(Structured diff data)
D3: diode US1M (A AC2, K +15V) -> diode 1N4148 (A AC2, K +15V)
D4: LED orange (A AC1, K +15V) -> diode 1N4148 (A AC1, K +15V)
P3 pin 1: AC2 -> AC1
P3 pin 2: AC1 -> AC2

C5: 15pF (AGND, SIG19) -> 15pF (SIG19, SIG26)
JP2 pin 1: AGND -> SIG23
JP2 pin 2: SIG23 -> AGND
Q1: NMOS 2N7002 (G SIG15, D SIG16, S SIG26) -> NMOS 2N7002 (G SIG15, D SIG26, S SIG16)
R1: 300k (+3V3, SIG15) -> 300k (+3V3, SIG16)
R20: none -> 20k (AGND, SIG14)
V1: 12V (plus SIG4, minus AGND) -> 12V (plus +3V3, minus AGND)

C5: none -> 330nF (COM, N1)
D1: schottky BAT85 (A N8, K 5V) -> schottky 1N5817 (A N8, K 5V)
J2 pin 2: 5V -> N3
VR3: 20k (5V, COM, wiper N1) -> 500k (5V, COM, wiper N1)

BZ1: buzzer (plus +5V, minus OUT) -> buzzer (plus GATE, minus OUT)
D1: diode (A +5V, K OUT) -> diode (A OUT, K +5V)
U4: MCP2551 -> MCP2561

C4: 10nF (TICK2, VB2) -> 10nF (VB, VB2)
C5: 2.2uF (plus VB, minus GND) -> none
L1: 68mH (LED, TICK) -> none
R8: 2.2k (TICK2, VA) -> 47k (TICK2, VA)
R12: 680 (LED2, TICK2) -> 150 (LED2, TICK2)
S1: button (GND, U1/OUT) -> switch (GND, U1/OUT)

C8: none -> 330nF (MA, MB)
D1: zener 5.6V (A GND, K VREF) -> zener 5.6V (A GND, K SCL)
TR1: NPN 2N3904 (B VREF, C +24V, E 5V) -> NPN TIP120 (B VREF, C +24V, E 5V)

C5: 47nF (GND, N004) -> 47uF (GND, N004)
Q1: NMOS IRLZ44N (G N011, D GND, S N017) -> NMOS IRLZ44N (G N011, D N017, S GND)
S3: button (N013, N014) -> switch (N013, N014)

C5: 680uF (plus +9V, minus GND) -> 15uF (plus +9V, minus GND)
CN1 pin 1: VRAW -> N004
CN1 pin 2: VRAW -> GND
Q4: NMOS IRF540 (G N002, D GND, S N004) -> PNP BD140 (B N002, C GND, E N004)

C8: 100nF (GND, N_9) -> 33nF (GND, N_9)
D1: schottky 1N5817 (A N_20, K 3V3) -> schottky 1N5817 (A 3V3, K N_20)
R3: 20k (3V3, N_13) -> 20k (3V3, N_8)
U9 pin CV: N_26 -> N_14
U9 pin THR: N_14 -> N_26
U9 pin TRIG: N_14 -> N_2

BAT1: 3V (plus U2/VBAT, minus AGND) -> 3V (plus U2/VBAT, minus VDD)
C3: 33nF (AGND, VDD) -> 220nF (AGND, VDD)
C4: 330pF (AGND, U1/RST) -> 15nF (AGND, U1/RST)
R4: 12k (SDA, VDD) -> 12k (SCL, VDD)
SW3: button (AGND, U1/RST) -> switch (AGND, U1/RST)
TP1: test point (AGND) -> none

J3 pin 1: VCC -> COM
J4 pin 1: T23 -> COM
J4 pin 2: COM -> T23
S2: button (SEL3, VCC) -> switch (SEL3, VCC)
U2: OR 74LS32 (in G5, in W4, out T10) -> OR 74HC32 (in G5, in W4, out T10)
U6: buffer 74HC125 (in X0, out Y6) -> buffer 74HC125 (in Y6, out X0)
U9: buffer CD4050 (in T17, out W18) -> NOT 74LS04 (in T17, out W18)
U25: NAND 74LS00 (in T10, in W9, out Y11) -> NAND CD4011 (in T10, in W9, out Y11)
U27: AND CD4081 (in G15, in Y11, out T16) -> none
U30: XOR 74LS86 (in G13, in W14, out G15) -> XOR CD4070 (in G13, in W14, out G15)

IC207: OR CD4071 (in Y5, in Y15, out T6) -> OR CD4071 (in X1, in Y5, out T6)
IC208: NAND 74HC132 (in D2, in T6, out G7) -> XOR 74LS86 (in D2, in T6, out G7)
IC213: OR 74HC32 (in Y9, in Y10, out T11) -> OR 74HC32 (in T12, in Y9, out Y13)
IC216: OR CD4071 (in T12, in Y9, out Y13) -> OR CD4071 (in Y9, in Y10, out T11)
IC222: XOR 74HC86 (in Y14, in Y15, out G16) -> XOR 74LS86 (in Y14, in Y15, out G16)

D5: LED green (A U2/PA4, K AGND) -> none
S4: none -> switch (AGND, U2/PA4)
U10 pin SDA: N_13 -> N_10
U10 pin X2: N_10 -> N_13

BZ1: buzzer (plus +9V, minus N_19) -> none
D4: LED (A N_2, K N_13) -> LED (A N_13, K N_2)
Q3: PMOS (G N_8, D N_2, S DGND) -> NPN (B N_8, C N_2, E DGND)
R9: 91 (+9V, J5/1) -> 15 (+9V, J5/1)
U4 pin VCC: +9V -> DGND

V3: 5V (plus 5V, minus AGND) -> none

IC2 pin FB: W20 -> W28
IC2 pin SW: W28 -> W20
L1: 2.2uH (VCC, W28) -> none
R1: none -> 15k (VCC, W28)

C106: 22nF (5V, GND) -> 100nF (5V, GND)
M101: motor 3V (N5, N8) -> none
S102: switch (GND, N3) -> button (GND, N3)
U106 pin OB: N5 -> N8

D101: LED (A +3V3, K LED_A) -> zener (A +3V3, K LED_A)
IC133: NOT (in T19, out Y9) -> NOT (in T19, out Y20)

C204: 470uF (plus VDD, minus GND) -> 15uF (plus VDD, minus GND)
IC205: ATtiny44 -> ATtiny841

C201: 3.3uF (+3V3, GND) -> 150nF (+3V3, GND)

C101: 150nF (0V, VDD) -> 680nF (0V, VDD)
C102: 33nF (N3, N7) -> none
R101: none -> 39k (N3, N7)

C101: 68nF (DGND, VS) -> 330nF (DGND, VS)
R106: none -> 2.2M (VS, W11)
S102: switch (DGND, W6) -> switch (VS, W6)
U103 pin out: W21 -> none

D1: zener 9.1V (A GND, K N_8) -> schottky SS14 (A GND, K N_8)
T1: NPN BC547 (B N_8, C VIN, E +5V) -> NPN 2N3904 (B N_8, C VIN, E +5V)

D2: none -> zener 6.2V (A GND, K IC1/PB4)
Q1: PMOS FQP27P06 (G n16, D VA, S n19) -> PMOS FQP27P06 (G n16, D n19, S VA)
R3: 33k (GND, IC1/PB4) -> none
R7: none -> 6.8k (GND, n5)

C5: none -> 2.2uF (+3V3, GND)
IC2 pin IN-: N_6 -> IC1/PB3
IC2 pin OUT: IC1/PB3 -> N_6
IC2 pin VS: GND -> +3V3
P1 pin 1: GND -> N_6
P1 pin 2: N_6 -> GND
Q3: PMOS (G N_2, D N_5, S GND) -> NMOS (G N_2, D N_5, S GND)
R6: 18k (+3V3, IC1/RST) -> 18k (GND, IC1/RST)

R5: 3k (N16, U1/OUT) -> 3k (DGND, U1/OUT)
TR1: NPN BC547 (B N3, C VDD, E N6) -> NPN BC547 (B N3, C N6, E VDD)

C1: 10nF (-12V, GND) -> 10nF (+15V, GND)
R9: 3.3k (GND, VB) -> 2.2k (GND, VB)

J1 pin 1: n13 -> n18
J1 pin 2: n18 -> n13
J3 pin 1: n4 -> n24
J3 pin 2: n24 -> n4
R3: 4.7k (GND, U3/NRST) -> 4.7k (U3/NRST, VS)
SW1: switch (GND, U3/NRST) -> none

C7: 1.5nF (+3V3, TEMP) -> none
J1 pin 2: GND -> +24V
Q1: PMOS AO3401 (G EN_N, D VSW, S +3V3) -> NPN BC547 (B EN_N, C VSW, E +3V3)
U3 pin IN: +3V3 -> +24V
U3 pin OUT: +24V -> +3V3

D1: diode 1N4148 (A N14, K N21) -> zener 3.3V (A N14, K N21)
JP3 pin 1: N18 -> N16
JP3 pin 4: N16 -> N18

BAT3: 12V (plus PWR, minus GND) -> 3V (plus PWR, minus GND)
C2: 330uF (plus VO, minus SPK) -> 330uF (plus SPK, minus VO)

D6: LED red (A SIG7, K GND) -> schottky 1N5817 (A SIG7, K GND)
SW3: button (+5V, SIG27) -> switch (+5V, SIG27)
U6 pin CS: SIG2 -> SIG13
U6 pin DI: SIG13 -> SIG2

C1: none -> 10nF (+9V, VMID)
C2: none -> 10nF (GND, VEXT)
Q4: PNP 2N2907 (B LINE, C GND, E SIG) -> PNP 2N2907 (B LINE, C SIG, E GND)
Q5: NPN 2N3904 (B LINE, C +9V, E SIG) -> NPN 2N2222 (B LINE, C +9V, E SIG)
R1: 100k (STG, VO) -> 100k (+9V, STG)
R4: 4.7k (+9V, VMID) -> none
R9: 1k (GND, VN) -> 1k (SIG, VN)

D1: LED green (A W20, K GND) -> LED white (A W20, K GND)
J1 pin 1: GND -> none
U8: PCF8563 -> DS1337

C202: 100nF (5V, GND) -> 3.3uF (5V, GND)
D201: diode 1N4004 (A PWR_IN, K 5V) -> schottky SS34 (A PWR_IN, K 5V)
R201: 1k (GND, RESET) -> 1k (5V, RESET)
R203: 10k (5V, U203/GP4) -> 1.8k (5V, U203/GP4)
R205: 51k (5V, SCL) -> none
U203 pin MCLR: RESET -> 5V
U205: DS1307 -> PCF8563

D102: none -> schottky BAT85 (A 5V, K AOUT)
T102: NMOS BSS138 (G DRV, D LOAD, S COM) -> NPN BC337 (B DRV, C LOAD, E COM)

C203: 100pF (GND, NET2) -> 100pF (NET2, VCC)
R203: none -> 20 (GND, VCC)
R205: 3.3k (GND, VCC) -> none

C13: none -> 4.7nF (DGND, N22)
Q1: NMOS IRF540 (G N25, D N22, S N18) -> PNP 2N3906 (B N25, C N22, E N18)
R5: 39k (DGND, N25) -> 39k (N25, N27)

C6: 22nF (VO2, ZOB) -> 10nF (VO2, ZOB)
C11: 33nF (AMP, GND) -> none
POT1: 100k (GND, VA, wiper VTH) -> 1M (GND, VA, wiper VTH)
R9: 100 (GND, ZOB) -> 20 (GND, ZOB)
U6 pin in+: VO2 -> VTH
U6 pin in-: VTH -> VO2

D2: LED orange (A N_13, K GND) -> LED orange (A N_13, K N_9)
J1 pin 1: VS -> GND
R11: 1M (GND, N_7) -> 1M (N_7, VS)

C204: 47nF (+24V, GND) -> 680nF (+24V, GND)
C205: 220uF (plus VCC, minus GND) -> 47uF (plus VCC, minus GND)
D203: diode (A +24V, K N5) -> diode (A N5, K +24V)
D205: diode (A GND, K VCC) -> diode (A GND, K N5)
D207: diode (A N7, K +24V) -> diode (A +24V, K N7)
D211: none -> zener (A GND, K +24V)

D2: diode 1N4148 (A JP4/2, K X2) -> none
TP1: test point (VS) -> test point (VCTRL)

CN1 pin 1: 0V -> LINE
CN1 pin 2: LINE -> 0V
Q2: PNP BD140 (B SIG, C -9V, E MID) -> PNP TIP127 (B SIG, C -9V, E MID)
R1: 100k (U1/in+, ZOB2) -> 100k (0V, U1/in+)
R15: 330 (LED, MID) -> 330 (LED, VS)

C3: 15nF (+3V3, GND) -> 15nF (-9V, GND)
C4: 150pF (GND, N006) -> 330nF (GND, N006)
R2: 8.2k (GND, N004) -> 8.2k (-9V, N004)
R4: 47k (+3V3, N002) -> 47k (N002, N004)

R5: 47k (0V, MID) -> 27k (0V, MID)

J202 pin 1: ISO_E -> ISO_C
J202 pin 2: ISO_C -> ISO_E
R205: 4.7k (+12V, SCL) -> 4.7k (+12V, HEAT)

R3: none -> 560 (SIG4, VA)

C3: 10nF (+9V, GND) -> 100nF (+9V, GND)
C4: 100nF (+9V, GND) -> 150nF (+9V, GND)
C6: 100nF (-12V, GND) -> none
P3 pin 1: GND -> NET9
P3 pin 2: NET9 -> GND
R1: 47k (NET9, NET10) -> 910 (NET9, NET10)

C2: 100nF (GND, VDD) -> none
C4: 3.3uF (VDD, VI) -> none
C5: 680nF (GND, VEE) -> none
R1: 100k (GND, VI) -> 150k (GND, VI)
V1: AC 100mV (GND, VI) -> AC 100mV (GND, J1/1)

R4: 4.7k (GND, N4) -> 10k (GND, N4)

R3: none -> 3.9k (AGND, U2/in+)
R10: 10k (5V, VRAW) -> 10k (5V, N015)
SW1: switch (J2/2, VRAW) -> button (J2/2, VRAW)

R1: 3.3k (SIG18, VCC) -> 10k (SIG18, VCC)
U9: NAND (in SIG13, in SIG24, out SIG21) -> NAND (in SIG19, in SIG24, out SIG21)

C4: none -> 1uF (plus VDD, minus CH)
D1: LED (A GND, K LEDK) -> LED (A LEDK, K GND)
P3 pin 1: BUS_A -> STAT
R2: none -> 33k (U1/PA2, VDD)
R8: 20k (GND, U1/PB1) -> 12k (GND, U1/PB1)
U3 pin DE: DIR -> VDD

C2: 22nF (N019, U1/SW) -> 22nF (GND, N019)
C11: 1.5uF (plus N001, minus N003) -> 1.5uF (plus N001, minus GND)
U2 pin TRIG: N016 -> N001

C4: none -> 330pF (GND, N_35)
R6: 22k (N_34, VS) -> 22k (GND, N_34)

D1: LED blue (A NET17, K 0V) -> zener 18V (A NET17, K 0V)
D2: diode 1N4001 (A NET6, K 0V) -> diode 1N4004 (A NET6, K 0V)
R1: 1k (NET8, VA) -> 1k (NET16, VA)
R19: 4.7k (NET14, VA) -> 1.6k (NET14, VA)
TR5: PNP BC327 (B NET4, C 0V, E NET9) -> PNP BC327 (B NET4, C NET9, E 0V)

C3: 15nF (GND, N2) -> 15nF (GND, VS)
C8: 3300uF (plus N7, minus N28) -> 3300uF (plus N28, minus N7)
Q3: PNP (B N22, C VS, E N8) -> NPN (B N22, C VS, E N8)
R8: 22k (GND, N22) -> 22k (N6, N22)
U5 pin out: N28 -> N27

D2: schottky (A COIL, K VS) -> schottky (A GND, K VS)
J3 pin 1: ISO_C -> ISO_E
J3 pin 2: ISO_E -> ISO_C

WHAT YOU NEED TO DO ->
Output the lines above between the one holding "R106: none -> 2.2M (VS, W11)" and the one holding "D201: diode 1N4004", inclusive, with nothing before or after them.

TASK SOLUTION ->
R106: none -> 2.2M (VS, W11)
S102: switch (DGND, W6) -> switch (VS, W6)
U103 pin out: W21 -> none

D1: zener 9.1V (A GND, K N_8) -> schottky SS14 (A GND, K N_8)
T1: NPN BC547 (B N_8, C VIN, E +5V) -> NPN 2N3904 (B N_8, C VIN, E +5V)

D2: none -> zener 6.2V (A GND, K IC1/PB4)
Q1: PMOS FQP27P06 (G n16, D VA, S n19) -> PMOS FQP27P06 (G n16, D n19, S VA)
R3: 33k (GND, IC1/PB4) -> none
R7: none -> 6.8k (GND, n5)

C5: none -> 2.2uF (+3V3, GND)
IC2 pin IN-: N_6 -> IC1/PB3
IC2 pin OUT: IC1/PB3 -> N_6
IC2 pin VS: GND -> +3V3
P1 pin 1: GND -> N_6
P1 pin 2: N_6 -> GND
Q3: PMOS (G N_2, D N_5, S GND) -> NMOS (G N_2, D N_5, S GND)
R6: 18k (+3V3, IC1/RST) -> 18k (GND, IC1/RST)

R5: 3k (N16, U1/OUT) -> 3k (DGND, U1/OUT)
TR1: NPN BC547 (B N3, C VDD, E N6) -> NPN BC547 (B N3, C N6, E VDD)

C1: 10nF (-12V, GND) -> 10nF (+15V, GND)
R9: 3.3k (GND, VB) -> 2.2k (GND, VB)

J1 pin 1: n13 -> n18
J1 pin 2: n18 -> n13
J3 pin 1: n4 -> n24
J3 pin 2: n24 -> n4
R3: 4.7k (GND, U3/NRST) -> 4.7k (U3/NRST, VS)
SW1: switch (GND, U3/NRST) -> none

C7: 1.5nF (+3V3, TEMP) -> none
J1 pin 2: GND -> +24V
Q1: PMOS AO3401 (G EN_N, D VSW, S +3V3) -> NPN BC547 (B EN_N, C VSW, E +3V3)
U3 pin IN: +3V3 -> +24V
U3 pin OUT: +24V -> +3V3

D1: diode 1N4148 (A N14, K N21) -> zener 3.3V (A N14, K N21)
JP3 pin 1: N18 -> N16
JP3 pin 4: N16 -> N18

BAT3: 12V (plus PWR, minus GND) -> 3V (plus PWR, minus GND)
C2: 330uF (plus VO, minus SPK) -> 330uF (plus SPK, minus VO)

D6: LED red (A SIG7, K GND) -> schottky 1N5817 (A SIG7, K GND)
SW3: button (+5V, SIG27) -> switch (+5V, SIG27)
U6 pin CS: SIG2 -> SIG13
U6 pin DI: SIG13 -> SIG2

C1: none -> 10nF (+9V, VMID)
C2: none -> 10nF (GND, VEXT)
Q4: PNP 2N2907 (B LINE, C GND, E SIG) -> PNP 2N2907 (B LINE, C SIG, E GND)
Q5: NPN 2N3904 (B LINE, C +9V, E SIG) -> NPN 2N2222 (B LINE, C +9V, E SIG)
R1: 100k (STG, VO) -> 100k (+9V, STG)
R4: 4.7k (+9V, VMID) -> none
R9: 1k (GND, VN) -> 1k (SIG, VN)

D1: LED green (A W20, K GND) -> LED white (A W20, K GND)
J1 pin 1: GND -> none
U8: PCF8563 -> DS1337

C202: 100nF (5V, GND) -> 3.3uF (5V, GND)
D201: diode 1N4004 (A PWR_IN, K 5V) -> schottky SS34 (A PWR_IN, K 5V)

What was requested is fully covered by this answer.